━━━━━ Dataset
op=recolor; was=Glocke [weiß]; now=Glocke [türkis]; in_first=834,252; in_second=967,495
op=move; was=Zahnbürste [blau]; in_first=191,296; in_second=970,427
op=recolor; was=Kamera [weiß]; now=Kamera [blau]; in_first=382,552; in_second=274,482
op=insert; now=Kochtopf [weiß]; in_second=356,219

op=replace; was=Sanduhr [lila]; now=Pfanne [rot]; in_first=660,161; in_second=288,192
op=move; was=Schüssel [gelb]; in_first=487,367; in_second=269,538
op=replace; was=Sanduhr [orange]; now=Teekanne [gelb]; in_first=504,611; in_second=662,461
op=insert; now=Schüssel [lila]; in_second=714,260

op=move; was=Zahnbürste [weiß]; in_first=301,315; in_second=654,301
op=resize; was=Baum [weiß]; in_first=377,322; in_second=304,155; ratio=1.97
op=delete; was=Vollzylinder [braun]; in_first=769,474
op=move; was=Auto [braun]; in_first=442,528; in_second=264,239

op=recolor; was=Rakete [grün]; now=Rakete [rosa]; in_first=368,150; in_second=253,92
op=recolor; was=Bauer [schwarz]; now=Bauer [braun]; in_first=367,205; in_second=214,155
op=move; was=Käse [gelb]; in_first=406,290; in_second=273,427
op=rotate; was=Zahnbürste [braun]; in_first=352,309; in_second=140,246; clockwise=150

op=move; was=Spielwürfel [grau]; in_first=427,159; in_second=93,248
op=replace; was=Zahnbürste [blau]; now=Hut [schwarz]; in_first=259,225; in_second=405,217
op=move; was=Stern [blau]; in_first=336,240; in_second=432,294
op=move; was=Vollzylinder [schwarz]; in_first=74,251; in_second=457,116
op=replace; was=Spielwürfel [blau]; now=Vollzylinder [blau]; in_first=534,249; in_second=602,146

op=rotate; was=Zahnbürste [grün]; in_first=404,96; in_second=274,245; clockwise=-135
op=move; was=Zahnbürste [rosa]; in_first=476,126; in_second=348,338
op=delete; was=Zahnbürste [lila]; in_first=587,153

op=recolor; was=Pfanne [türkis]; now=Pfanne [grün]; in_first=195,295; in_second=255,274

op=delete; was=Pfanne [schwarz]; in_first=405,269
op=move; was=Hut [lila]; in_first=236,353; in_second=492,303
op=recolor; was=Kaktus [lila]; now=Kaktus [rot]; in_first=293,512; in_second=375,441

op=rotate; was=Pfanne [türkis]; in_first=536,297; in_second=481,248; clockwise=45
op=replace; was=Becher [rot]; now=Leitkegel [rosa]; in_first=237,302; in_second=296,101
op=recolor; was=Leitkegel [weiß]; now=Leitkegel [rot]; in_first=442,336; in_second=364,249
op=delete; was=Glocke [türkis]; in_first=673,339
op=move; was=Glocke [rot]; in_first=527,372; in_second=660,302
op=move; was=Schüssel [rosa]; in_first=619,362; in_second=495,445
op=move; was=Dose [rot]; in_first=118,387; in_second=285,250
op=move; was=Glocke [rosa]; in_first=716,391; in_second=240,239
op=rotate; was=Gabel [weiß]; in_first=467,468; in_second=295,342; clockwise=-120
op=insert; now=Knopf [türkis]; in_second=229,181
━━━━━━━━━━
■ What is being asked ■
Starting at the first line of the records above, please copy every line exactly through the line containing "op=recolor; was=Kamera [weiß];", and stop there.

■ Answer below ■
op=recolor; was=Glocke [weiß]; now=Glocke [türkis]; in_first=834,252; in_second=967,495
op=move; was=Zahnbürste [blau]; in_first=191,296; in_second=970,427
op=recolor; was=Kamera [weiß]; now=Kamera [blau]; in_first=382,552; in_second=274,482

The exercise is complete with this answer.